_What you need to do:_ The answer must reproduce the listing exactly, with every picture left out.

_Supplied information:_
■ ■ ■ ■
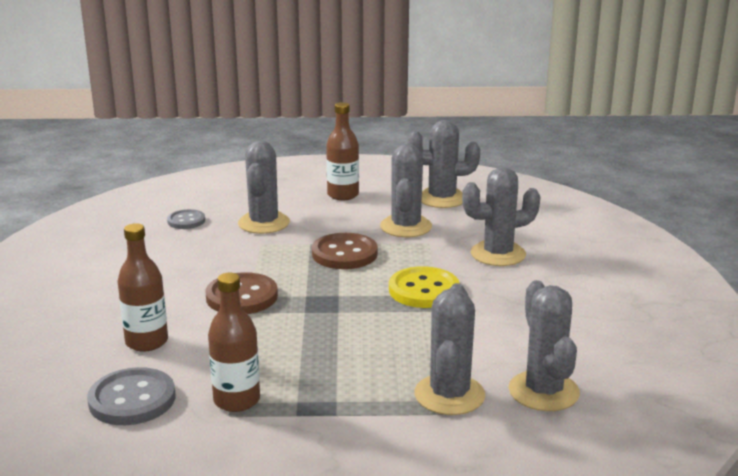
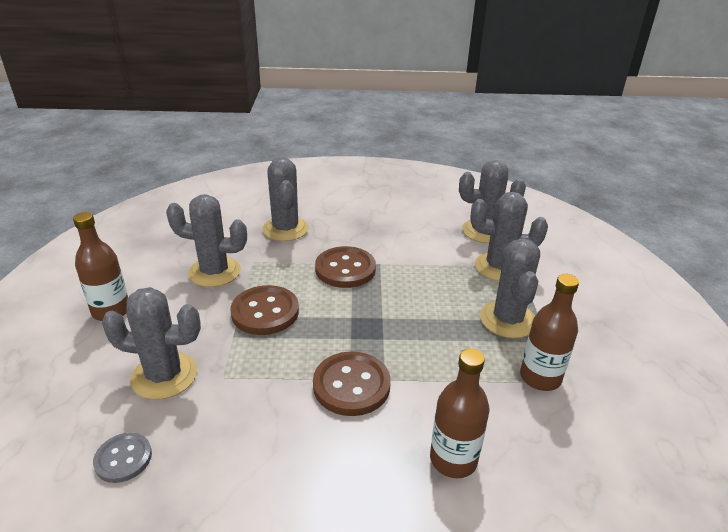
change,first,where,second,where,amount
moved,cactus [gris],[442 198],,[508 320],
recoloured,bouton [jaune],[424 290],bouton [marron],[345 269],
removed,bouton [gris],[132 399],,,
■ ■ ■ ■
_Answer section:_
change,first,where,second,where,amount
moved,cactus [gris],[442 198],,[508 320],
recoloured,bouton [jaune],[424 290],bouton [marron],[345 269],
removed,bouton [gris],[132 399],,,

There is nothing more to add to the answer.